### PROMPT
The answer is to consist only of an exact retyping of the lines from the one containing "(261, 307) = (677, 368): brown" to the end of the entries, without pictures.

☆ ☆ ☆ ☆

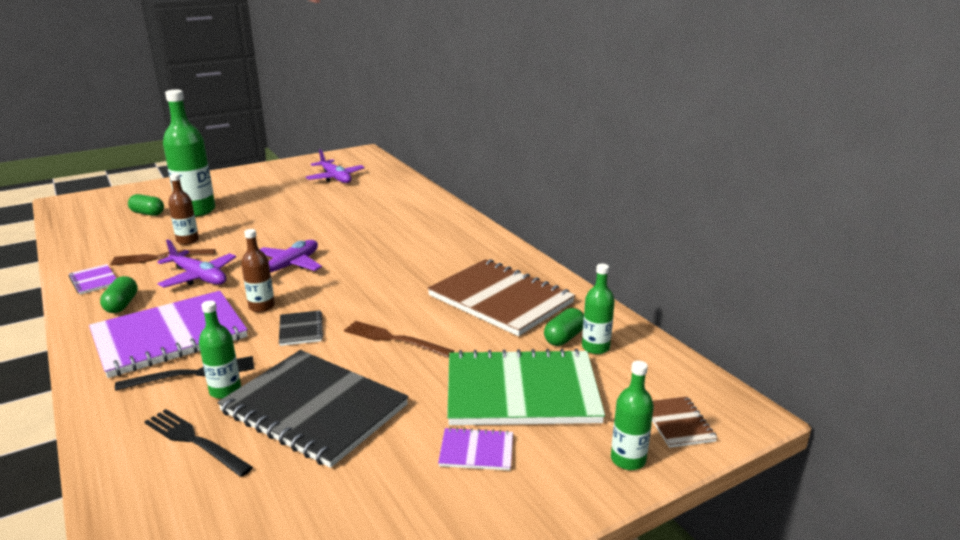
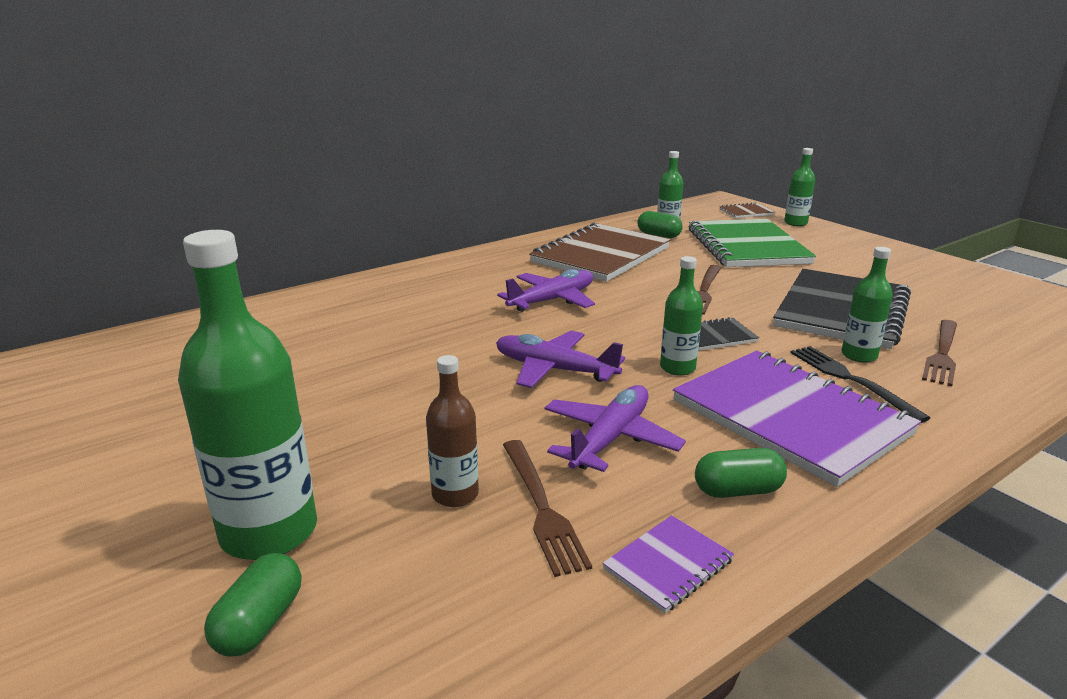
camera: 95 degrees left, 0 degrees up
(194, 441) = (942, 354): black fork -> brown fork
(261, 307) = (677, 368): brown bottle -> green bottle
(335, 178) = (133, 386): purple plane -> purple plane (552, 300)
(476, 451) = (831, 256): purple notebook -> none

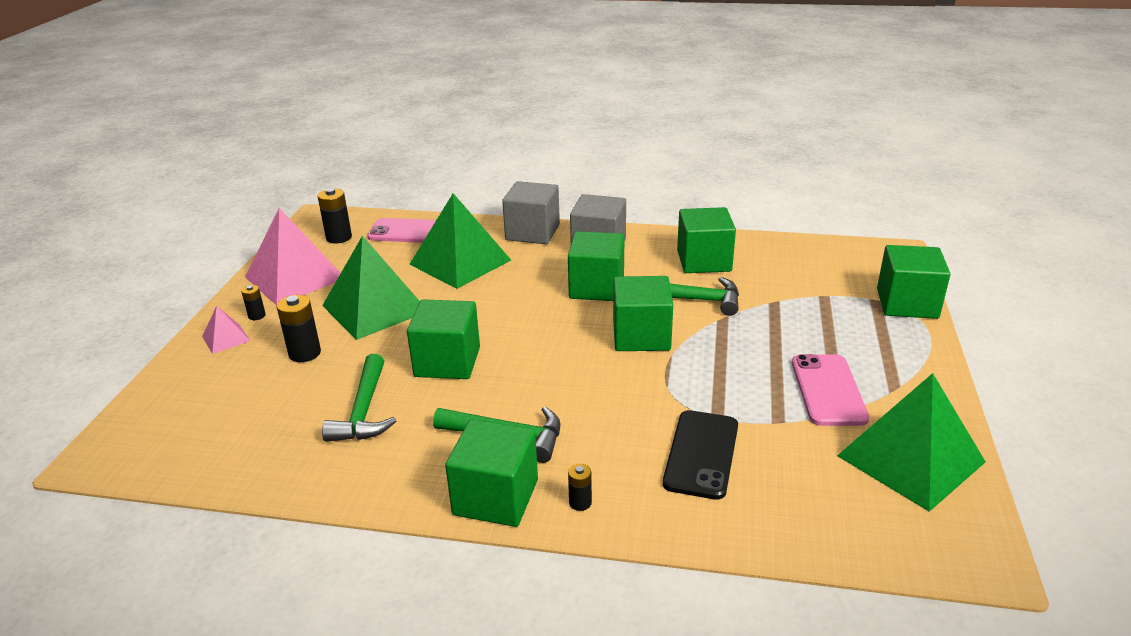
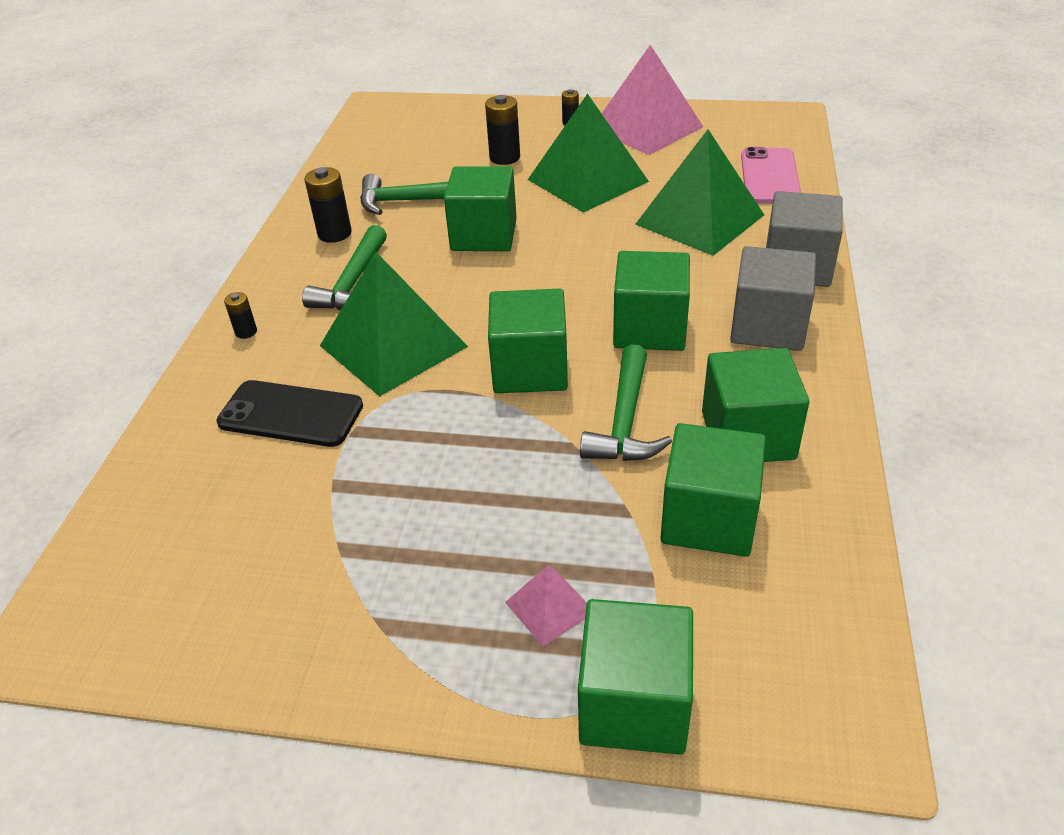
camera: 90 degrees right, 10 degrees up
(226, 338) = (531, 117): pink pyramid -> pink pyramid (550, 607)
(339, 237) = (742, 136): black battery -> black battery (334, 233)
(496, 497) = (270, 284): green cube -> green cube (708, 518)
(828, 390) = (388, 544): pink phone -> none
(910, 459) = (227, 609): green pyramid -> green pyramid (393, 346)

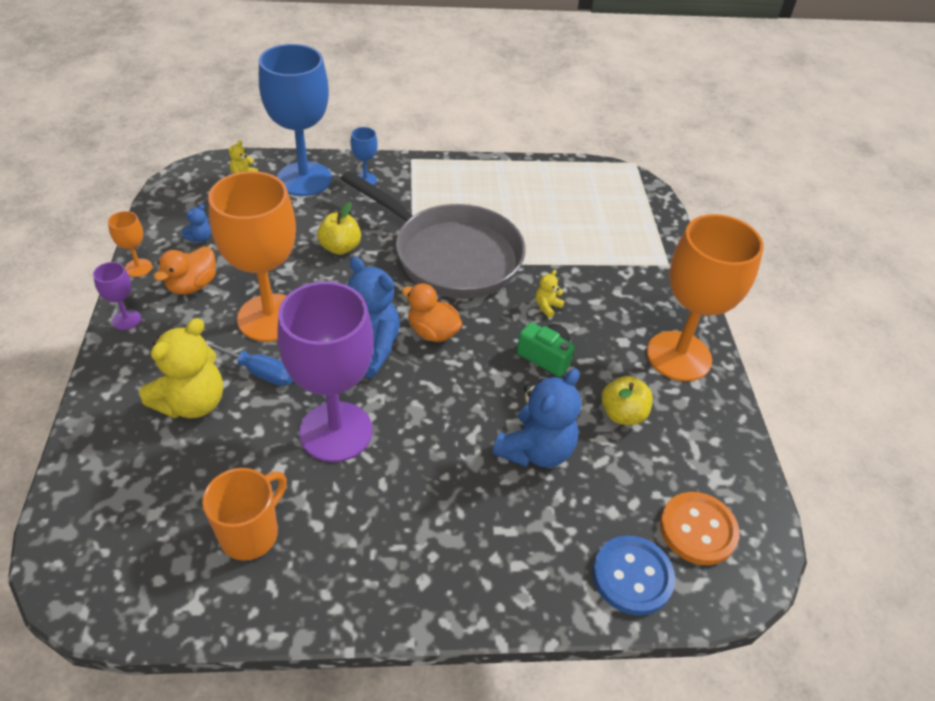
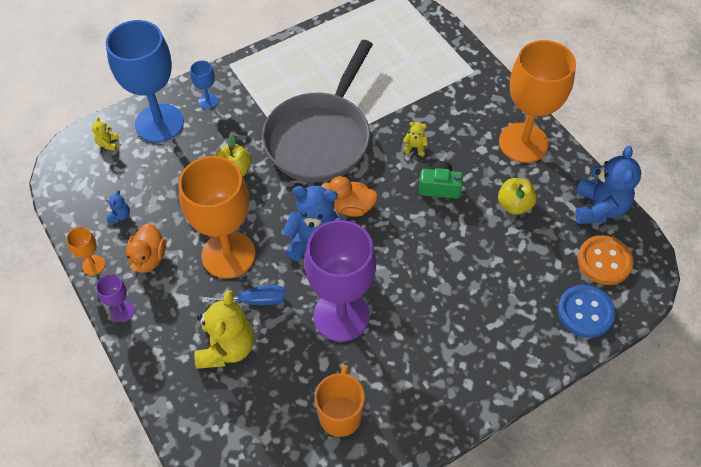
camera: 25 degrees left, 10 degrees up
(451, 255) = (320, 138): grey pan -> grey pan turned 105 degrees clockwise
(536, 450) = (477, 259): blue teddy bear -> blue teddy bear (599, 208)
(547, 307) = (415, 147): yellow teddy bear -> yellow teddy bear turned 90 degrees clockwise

☆ ☆ ☆ ☆

### SOLUTION TO THE PROBLEM
(261, 307) = (677, 368): brown bottle -> green bottle
(335, 178) = (133, 386): purple plane -> purple plane (552, 300)
(476, 451) = (831, 256): purple notebook -> none

camera: 90 degrees right, 10 degrees up
(226, 338) = (531, 117): pink pyramid -> pink pyramid (550, 607)
(339, 237) = (742, 136): black battery -> black battery (334, 233)
(496, 497) = (270, 284): green cube -> green cube (708, 518)
(828, 390) = (388, 544): pink phone -> none
(910, 459) = (227, 609): green pyramid -> green pyramid (393, 346)

camera: 25 degrees left, 10 degrees up
(451, 255) = (320, 138): grey pan -> grey pan turned 105 degrees clockwise
(536, 450) = (477, 259): blue teddy bear -> blue teddy bear (599, 208)
(547, 307) = (415, 147): yellow teddy bear -> yellow teddy bear turned 90 degrees clockwise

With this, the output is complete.